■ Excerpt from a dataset
• • • • • • •

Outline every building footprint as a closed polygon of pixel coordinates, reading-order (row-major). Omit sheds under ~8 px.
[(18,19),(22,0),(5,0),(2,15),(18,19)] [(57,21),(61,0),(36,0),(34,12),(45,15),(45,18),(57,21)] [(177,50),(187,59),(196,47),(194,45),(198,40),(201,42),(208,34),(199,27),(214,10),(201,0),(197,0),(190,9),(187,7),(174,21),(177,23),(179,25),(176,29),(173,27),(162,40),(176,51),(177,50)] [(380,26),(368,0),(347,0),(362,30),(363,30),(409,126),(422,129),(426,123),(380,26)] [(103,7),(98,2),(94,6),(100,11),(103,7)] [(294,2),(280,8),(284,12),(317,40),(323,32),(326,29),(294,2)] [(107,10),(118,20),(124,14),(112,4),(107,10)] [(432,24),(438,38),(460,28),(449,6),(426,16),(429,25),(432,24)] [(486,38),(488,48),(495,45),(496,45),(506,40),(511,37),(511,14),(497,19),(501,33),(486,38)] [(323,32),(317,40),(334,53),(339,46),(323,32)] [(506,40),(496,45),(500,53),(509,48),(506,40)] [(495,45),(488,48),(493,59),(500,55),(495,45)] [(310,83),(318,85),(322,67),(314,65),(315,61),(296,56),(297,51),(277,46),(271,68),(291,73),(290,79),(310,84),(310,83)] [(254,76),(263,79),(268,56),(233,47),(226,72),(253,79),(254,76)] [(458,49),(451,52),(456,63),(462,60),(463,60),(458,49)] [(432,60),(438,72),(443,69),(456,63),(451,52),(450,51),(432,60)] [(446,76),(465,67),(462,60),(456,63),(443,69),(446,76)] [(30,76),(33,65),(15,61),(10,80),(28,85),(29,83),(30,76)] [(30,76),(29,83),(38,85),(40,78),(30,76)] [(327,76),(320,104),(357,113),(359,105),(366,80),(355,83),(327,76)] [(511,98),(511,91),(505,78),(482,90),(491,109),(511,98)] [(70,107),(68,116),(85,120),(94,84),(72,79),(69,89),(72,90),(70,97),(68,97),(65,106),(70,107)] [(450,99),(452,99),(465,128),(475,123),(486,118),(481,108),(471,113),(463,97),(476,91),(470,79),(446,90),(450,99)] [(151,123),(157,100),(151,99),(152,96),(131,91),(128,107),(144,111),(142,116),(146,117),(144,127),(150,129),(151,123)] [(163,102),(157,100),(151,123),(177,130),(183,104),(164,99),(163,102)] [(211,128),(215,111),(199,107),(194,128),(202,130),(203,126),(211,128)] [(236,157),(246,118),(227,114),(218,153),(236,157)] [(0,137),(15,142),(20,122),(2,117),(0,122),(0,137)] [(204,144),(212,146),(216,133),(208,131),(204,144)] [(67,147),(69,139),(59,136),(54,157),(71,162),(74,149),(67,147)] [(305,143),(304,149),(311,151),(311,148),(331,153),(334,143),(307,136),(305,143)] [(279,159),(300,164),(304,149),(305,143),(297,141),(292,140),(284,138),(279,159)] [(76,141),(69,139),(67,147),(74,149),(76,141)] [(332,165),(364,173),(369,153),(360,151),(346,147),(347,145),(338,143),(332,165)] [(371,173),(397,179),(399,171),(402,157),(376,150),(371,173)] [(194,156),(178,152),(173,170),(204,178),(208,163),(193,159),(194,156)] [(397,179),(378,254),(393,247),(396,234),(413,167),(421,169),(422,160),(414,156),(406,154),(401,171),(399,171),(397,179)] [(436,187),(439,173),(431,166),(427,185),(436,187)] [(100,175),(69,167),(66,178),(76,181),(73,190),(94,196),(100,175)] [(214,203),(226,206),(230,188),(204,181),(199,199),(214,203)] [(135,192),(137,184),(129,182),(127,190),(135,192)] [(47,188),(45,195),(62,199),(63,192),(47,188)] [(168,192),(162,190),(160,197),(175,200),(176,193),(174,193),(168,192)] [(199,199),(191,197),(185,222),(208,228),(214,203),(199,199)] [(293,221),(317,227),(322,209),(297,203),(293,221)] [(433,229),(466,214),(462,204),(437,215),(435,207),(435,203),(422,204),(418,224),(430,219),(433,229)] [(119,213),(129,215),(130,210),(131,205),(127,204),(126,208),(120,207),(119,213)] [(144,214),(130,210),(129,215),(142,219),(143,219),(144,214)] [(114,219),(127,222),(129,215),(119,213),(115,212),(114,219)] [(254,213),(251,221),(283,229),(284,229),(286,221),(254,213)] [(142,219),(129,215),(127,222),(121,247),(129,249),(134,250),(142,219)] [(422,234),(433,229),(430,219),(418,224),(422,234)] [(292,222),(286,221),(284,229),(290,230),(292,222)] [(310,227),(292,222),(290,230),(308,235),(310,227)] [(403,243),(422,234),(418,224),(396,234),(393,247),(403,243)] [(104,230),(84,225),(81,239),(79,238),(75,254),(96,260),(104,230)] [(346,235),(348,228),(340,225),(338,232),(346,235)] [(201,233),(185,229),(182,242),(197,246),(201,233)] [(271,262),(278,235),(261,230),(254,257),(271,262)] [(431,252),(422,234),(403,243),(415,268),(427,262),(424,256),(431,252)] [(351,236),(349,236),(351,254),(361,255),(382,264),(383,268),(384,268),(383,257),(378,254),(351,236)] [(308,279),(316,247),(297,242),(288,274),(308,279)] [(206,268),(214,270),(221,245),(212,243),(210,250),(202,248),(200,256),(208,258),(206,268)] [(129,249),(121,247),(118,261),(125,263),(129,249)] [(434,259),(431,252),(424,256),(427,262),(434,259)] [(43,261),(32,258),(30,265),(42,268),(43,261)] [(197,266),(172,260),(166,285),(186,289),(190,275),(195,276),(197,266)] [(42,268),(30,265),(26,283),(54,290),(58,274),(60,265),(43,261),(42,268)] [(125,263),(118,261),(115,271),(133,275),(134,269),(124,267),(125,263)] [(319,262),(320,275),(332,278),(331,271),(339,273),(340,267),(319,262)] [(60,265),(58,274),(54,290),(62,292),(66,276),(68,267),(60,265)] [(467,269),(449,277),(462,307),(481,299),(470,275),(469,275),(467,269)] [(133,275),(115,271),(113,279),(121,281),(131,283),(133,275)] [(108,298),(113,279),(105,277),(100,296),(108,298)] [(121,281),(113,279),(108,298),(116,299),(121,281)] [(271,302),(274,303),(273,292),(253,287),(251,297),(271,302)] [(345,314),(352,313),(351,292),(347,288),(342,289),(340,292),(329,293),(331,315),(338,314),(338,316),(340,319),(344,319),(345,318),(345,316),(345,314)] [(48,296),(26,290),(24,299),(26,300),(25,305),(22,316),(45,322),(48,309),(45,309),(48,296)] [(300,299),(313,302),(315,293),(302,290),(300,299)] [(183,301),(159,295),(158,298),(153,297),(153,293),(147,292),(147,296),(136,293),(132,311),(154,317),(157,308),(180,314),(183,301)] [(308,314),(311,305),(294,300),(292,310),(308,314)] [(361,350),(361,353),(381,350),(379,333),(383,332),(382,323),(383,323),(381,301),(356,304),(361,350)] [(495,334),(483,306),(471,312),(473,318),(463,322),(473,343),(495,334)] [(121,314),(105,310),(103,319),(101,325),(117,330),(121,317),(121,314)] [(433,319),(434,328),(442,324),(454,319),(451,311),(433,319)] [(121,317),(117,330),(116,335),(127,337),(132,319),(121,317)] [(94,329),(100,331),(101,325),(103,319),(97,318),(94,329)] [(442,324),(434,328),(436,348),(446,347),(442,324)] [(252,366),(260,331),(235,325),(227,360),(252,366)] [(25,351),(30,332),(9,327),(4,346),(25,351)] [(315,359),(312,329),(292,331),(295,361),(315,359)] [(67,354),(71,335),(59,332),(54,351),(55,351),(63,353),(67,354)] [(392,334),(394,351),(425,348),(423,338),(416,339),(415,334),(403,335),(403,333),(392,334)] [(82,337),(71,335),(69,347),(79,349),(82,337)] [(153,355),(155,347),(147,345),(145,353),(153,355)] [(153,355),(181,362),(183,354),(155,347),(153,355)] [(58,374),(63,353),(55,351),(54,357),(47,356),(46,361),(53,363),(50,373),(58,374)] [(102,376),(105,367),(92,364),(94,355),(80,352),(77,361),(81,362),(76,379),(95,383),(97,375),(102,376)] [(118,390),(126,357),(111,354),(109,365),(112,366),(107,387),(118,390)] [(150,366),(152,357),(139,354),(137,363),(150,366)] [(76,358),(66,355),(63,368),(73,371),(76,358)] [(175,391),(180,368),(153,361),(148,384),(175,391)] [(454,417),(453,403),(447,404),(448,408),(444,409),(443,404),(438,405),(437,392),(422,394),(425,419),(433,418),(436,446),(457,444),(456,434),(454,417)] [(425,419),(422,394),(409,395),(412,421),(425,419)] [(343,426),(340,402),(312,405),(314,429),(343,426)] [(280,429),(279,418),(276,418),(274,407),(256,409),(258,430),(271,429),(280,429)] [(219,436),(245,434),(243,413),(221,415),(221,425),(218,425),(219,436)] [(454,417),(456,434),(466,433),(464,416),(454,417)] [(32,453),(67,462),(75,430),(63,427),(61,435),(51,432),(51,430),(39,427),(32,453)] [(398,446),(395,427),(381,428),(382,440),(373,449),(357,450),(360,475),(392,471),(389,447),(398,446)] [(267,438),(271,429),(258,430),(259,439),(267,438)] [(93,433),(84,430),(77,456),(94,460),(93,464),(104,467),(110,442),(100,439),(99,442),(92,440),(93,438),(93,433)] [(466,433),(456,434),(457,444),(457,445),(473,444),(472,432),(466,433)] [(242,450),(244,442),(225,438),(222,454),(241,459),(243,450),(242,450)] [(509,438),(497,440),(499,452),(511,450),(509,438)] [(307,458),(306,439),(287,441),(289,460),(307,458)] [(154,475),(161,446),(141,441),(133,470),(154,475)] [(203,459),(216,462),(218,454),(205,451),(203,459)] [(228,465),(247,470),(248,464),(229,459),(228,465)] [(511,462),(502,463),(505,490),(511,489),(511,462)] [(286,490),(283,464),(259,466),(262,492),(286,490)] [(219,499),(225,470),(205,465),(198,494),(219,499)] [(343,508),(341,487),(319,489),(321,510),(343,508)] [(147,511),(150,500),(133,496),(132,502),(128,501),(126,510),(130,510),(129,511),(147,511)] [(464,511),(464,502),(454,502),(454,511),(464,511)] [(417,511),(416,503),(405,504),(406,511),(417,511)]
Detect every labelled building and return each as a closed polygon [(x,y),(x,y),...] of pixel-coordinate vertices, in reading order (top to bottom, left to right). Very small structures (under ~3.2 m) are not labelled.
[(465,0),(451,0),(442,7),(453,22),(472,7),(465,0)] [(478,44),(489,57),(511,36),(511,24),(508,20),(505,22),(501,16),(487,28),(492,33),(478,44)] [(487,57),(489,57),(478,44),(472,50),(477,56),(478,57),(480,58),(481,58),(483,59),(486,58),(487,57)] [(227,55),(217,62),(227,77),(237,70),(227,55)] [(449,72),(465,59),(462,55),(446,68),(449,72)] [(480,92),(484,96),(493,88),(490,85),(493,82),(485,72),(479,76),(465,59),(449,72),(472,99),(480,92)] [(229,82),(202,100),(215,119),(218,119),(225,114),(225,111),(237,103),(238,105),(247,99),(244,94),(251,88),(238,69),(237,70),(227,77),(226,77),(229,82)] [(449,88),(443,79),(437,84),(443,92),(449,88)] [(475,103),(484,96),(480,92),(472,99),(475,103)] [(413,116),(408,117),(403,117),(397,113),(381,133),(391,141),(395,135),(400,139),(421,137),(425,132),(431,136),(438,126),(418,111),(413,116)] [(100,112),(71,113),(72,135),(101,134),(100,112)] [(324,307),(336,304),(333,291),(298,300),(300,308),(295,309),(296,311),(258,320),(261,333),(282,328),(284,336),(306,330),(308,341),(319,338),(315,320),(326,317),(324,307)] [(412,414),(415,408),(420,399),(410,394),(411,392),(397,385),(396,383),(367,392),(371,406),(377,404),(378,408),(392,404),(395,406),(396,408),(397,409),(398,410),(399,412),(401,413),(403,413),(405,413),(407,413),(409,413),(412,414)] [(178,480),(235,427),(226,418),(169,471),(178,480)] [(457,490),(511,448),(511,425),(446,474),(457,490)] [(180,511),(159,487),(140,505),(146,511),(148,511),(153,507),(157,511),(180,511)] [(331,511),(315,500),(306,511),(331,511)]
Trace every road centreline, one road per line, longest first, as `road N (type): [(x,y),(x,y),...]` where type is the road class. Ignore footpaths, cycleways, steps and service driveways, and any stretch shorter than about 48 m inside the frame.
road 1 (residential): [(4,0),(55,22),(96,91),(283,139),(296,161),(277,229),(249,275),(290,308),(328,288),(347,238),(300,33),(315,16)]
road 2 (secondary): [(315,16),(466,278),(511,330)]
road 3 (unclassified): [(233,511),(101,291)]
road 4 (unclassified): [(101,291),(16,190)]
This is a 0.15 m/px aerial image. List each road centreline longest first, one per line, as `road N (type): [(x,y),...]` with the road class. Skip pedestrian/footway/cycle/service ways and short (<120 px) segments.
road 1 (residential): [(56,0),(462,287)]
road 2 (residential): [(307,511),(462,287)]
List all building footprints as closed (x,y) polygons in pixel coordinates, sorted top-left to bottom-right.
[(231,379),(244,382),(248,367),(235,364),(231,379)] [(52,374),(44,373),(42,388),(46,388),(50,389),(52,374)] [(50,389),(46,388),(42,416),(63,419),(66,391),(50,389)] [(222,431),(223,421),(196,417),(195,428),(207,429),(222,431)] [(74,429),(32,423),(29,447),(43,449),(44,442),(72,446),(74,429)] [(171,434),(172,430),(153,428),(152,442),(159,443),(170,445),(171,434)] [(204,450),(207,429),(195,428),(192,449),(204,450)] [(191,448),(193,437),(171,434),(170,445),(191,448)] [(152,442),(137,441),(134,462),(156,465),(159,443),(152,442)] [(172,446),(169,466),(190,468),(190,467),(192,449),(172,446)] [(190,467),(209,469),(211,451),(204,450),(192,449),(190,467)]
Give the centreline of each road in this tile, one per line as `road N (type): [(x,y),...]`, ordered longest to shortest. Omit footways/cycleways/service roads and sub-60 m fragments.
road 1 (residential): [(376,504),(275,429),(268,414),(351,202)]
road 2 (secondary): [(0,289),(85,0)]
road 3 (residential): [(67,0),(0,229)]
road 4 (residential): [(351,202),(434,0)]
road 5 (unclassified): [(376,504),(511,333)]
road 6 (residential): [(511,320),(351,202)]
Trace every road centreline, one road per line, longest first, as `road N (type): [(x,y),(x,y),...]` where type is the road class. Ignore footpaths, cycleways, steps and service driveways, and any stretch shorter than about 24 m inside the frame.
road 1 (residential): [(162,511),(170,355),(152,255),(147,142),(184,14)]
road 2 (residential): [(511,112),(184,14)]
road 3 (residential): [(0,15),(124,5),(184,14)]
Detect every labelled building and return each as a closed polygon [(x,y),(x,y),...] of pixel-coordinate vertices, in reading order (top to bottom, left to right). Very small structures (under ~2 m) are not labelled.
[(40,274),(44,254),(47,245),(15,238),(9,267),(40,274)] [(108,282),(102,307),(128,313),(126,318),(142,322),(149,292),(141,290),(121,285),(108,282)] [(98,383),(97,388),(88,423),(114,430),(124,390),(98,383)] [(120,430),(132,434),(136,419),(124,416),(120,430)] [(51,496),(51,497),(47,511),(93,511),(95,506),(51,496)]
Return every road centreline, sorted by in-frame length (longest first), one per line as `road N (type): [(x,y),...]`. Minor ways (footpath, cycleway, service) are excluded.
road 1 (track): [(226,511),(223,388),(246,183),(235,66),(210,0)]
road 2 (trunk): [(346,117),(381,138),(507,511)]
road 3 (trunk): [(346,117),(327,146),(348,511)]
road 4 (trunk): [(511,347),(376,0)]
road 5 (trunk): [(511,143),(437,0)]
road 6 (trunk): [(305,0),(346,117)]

• • • • • • •

■ Do this
From the material above, pull out each line that contains the string "trunk", keeping every such line unchanged.

■ Exercise solution
road 2 (trunk): [(346,117),(381,138),(507,511)]
road 3 (trunk): [(346,117),(327,146),(348,511)]
road 4 (trunk): [(511,347),(376,0)]
road 5 (trunk): [(511,143),(437,0)]
road 6 (trunk): [(305,0),(346,117)]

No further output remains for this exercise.